**Exercise**
Word for word, restate the data that follows, omitting the images.

——————————

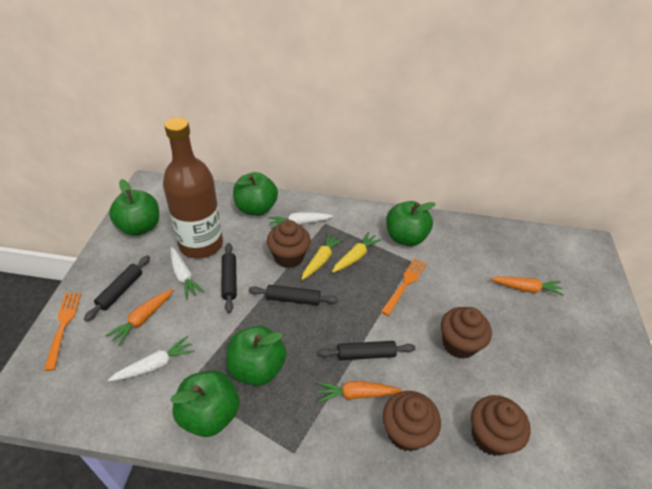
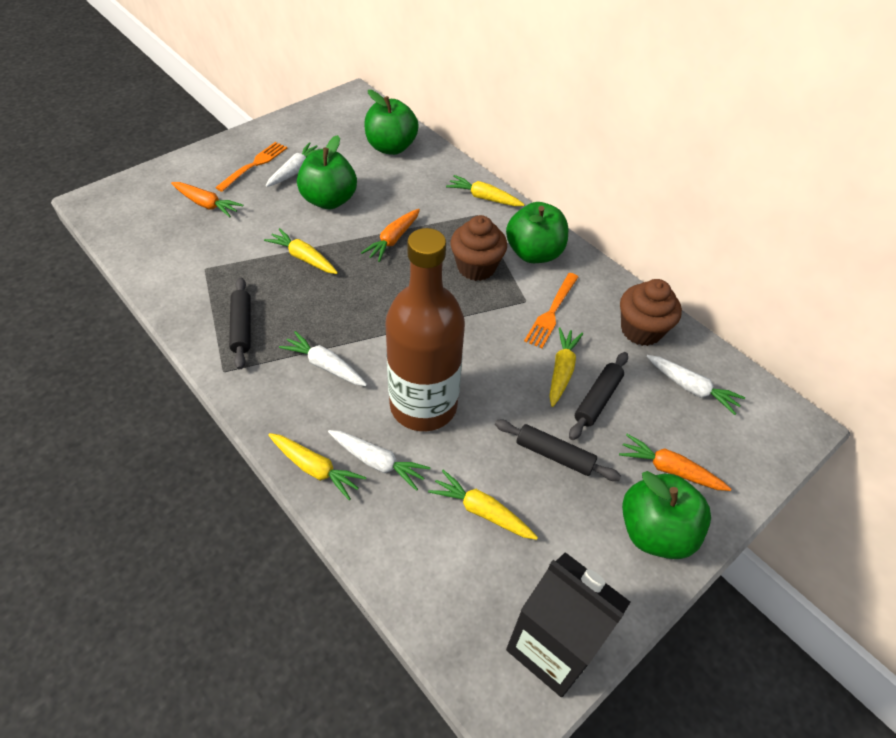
black carton: 0 -> 1
black rolling pin: 4 -> 3
brown cupcake: 4 -> 2
green apple: 5 -> 4
white carrot: 3 -> 4
yellow carrot: 2 -> 5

——————————

**Answer below**
black carton: 0 -> 1
black rolling pin: 4 -> 3
brown cupcake: 4 -> 2
green apple: 5 -> 4
white carrot: 3 -> 4
yellow carrot: 2 -> 5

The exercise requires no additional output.